• _Data extract_
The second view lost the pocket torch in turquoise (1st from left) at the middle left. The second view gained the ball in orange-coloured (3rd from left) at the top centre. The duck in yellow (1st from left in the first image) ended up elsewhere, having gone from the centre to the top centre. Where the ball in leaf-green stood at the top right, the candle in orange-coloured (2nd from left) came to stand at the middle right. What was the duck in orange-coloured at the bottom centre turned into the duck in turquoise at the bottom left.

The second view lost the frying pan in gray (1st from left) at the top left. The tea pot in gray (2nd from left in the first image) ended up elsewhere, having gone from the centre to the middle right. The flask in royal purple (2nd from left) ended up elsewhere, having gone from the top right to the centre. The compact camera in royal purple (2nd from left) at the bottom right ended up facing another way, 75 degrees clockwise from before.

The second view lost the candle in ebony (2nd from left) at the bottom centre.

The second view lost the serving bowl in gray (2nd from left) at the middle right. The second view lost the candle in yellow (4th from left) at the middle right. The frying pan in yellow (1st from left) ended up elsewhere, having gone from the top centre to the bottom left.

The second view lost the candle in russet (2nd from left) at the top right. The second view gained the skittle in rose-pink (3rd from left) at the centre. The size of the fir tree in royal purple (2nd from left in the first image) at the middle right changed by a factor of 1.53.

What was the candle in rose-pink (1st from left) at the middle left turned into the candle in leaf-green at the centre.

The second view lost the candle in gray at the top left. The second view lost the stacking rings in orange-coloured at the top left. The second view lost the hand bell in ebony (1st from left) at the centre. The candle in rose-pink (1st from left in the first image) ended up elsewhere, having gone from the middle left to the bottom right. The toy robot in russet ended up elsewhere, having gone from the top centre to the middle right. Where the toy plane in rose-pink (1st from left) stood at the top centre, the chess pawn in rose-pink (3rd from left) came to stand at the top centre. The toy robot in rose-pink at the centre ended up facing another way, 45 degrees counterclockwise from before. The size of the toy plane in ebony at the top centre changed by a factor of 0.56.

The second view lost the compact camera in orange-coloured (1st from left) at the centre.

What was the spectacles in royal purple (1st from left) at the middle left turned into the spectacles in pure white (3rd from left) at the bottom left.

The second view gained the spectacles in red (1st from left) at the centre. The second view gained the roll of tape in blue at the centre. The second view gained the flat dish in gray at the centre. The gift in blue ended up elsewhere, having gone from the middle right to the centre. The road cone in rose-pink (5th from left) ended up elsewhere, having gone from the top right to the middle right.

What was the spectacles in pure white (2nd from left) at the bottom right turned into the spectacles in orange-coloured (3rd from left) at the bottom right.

• _Exercise prompt_
From the first line to the last, return the data exactly as written.

• _Output of the task_
The second view lost the pocket torch in turquoise (1st from left) at the middle left. The second view gained the ball in orange-coloured (3rd from left) at the top centre. The duck in yellow (1st from left in the first image) ended up elsewhere, having gone from the centre to the top centre. Where the ball in leaf-green stood at the top right, the candle in orange-coloured (2nd from left) came to stand at the middle right. What was the duck in orange-coloured at the bottom centre turned into the duck in turquoise at the bottom left.

The second view lost the frying pan in gray (1st from left) at the top left. The tea pot in gray (2nd from left in the first image) ended up elsewhere, having gone from the centre to the middle right. The flask in royal purple (2nd from left) ended up elsewhere, having gone from the top right to the centre. The compact camera in royal purple (2nd from left) at the bottom right ended up facing another way, 75 degrees clockwise from before.

The second view lost the candle in ebony (2nd from left) at the bottom centre.

The second view lost the serving bowl in gray (2nd from left) at the middle right. The second view lost the candle in yellow (4th from left) at the middle right. The frying pan in yellow (1st from left) ended up elsewhere, having gone from the top centre to the bottom left.

The second view lost the candle in russet (2nd from left) at the top right. The second view gained the skittle in rose-pink (3rd from left) at the centre. The size of the fir tree in royal purple (2nd from left in the first image) at the middle right changed by a factor of 1.53.

What was the candle in rose-pink (1st from left) at the middle left turned into the candle in leaf-green at the centre.

The second view lost the candle in gray at the top left. The second view lost the stacking rings in orange-coloured at the top left. The second view lost the hand bell in ebony (1st from left) at the centre. The candle in rose-pink (1st from left in the first image) ended up elsewhere, having gone from the middle left to the bottom right. The toy robot in russet ended up elsewhere, having gone from the top centre to the middle right. Where the toy plane in rose-pink (1st from left) stood at the top centre, the chess pawn in rose-pink (3rd from left) came to stand at the top centre. The toy robot in rose-pink at the centre ended up facing another way, 45 degrees counterclockwise from before. The size of the toy plane in ebony at the top centre changed by a factor of 0.56.

The second view lost the compact camera in orange-coloured (1st from left) at the centre.

What was the spectacles in royal purple (1st from left) at the middle left turned into the spectacles in pure white (3rd from left) at the bottom left.

The second view gained the spectacles in red (1st from left) at the centre. The second view gained the roll of tape in blue at the centre. The second view gained the flat dish in gray at the centre. The gift in blue ended up elsewhere, having gone from the middle right to the centre. The road cone in rose-pink (5th from left) ended up elsewhere, having gone from the top right to the middle right.

What was the spectacles in pure white (2nd from left) at the bottom right turned into the spectacles in orange-coloured (3rd from left) at the bottom right.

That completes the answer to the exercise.